Stored data entries
--*--

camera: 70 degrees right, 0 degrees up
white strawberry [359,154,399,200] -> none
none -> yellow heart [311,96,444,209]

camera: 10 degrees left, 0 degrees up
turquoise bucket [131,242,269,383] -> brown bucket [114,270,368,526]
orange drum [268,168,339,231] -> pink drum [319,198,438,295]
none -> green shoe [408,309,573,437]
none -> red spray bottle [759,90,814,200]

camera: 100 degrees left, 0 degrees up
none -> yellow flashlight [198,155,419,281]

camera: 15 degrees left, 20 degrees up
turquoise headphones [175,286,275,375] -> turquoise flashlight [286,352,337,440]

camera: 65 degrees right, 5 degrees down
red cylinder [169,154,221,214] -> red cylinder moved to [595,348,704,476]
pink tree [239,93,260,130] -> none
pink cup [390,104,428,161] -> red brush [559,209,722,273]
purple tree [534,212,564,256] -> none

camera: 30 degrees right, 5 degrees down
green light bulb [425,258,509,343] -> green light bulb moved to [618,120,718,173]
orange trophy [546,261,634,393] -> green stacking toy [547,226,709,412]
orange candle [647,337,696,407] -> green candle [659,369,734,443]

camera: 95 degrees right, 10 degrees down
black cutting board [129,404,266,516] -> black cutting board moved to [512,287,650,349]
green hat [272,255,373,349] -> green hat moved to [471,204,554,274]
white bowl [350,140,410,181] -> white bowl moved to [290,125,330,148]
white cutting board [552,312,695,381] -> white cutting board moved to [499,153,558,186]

--*--

The task
From the line with "none -> yellow heart [311,96,444,209]" to the final line of the entries above, return every line exactly as written.

Response area
none -> yellow heart [311,96,444,209]

camera: 10 degrees left, 0 degrees up
turquoise bucket [131,242,269,383] -> brown bucket [114,270,368,526]
orange drum [268,168,339,231] -> pink drum [319,198,438,295]
none -> green shoe [408,309,573,437]
none -> red spray bottle [759,90,814,200]

camera: 100 degrees left, 0 degrees up
none -> yellow flashlight [198,155,419,281]

camera: 15 degrees left, 20 degrees up
turquoise headphones [175,286,275,375] -> turquoise flashlight [286,352,337,440]

camera: 65 degrees right, 5 degrees down
red cylinder [169,154,221,214] -> red cylinder moved to [595,348,704,476]
pink tree [239,93,260,130] -> none
pink cup [390,104,428,161] -> red brush [559,209,722,273]
purple tree [534,212,564,256] -> none

camera: 30 degrees right, 5 degrees down
green light bulb [425,258,509,343] -> green light bulb moved to [618,120,718,173]
orange trophy [546,261,634,393] -> green stacking toy [547,226,709,412]
orange candle [647,337,696,407] -> green candle [659,369,734,443]

camera: 95 degrees right, 10 degrees down
black cutting board [129,404,266,516] -> black cutting board moved to [512,287,650,349]
green hat [272,255,373,349] -> green hat moved to [471,204,554,274]
white bowl [350,140,410,181] -> white bowl moved to [290,125,330,148]
white cutting board [552,312,695,381] -> white cutting board moved to [499,153,558,186]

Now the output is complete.